■ DESCRIPTION OF THE TASK:
Could you transcribe every record below exactly, leaving out any pictures?

■ SOURCE INFORMATION:
BEGIN

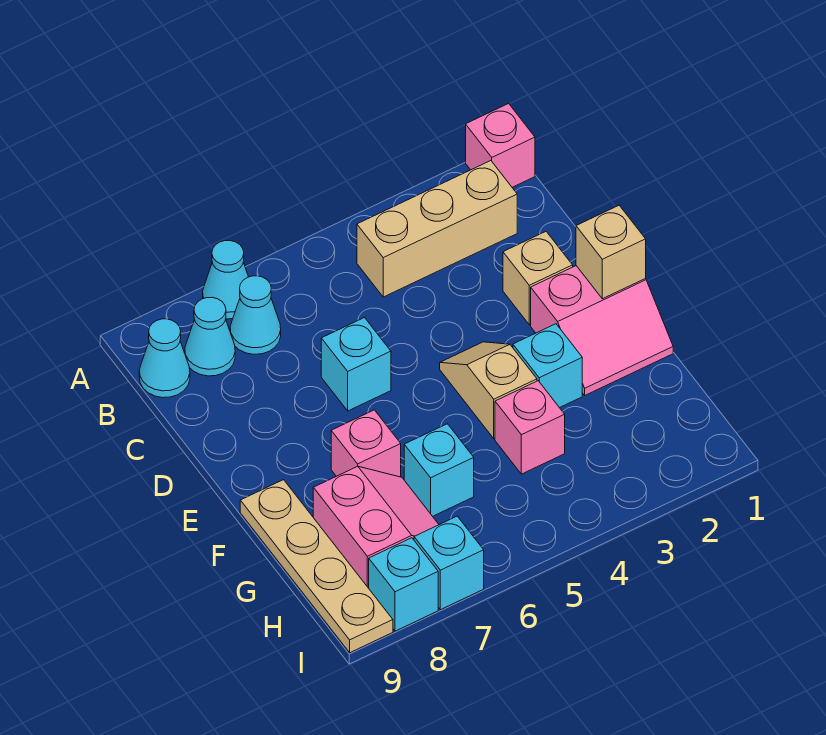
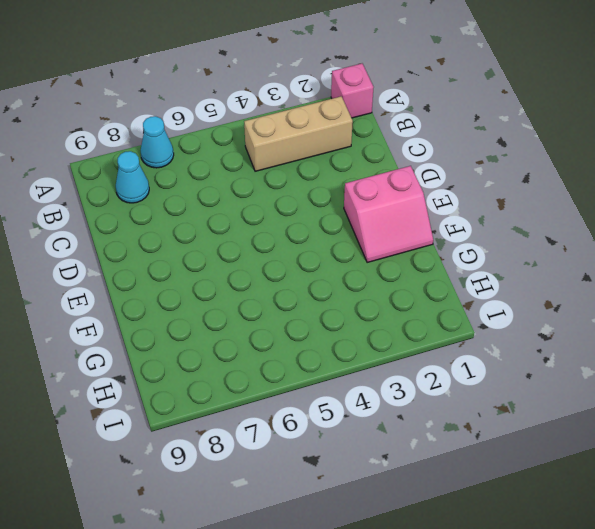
none -> cyan cone B7 level 1
none -> cyan cone B9 level 1
none -> tan brick D2 level 1

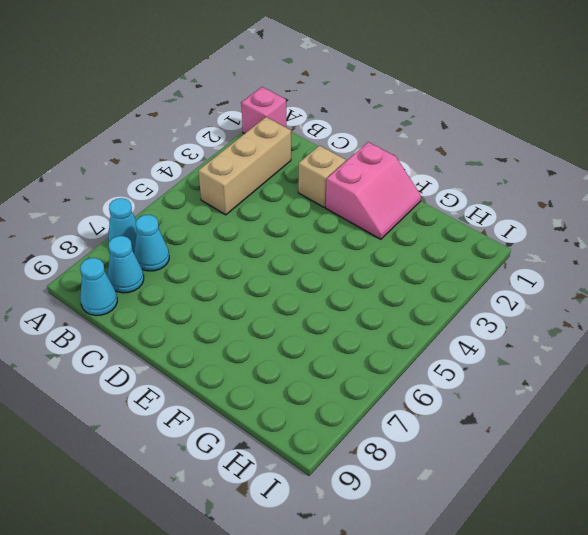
none -> cyan brick D6 level 1
none -> tan slope E4:F4 level 1 top F
none -> cyan brick F3 level 1

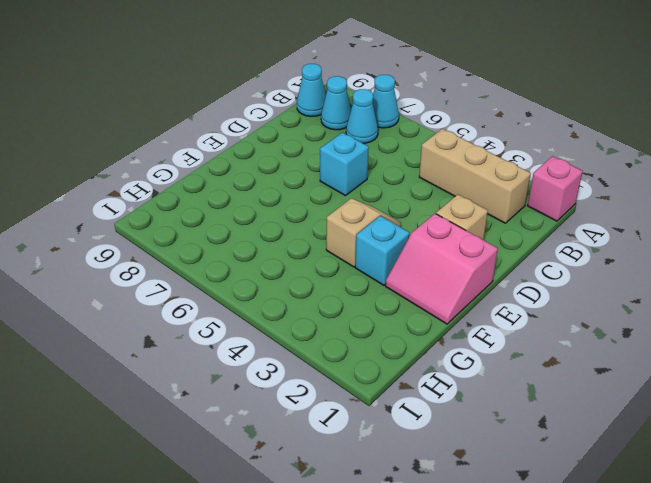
none -> pink brick F7 level 1
none -> tan plate F9:I9 level 1
none -> pink brick G4 level 1

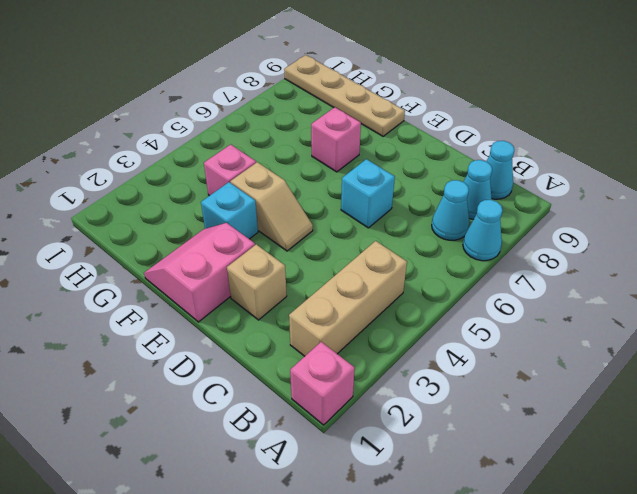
none -> cyan brick G6 level 1
none -> pink slope G7:H8 level 1 top 8
none -> cyan brick I7 level 1

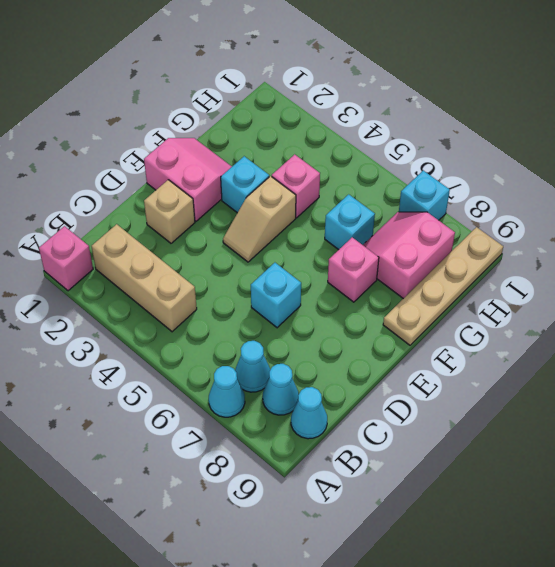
none -> cyan brick I8 level 1
none -> tan brick E1 level 2

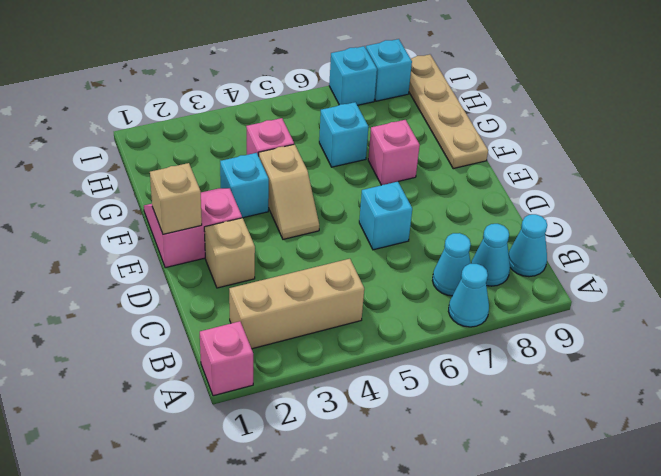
none -> pink slope G7:H8 level 1 top 8

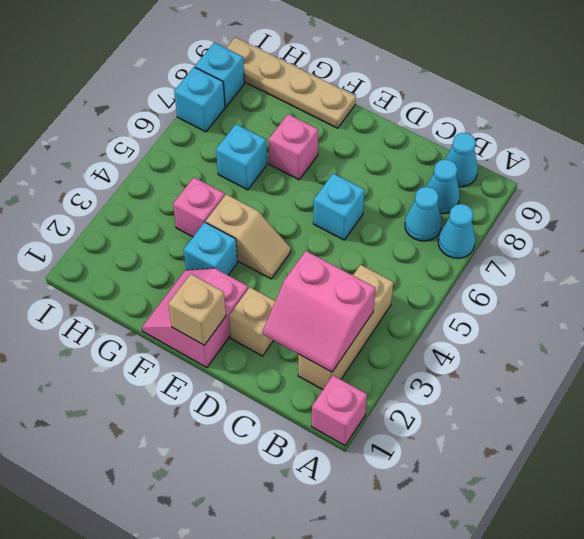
pink slope B2:C3 level 2 top 3 -> pink slope G7:H8 level 1 top 8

END

■ TASK ANSWER:
none -> cyan cone B7 level 1
none -> cyan cone B9 level 1
none -> tan brick D2 level 1

none -> cyan brick D6 level 1
none -> tan slope E4:F4 level 1 top F
none -> cyan brick F3 level 1

none -> pink brick F7 level 1
none -> tan plate F9:I9 level 1
none -> pink brick G4 level 1

none -> cyan brick G6 level 1
none -> pink slope G7:H8 level 1 top 8
none -> cyan brick I7 level 1

none -> cyan brick I8 level 1
none -> tan brick E1 level 2

none -> pink slope G7:H8 level 1 top 8

pink slope B2:C3 level 2 top 3 -> pink slope G7:H8 level 1 top 8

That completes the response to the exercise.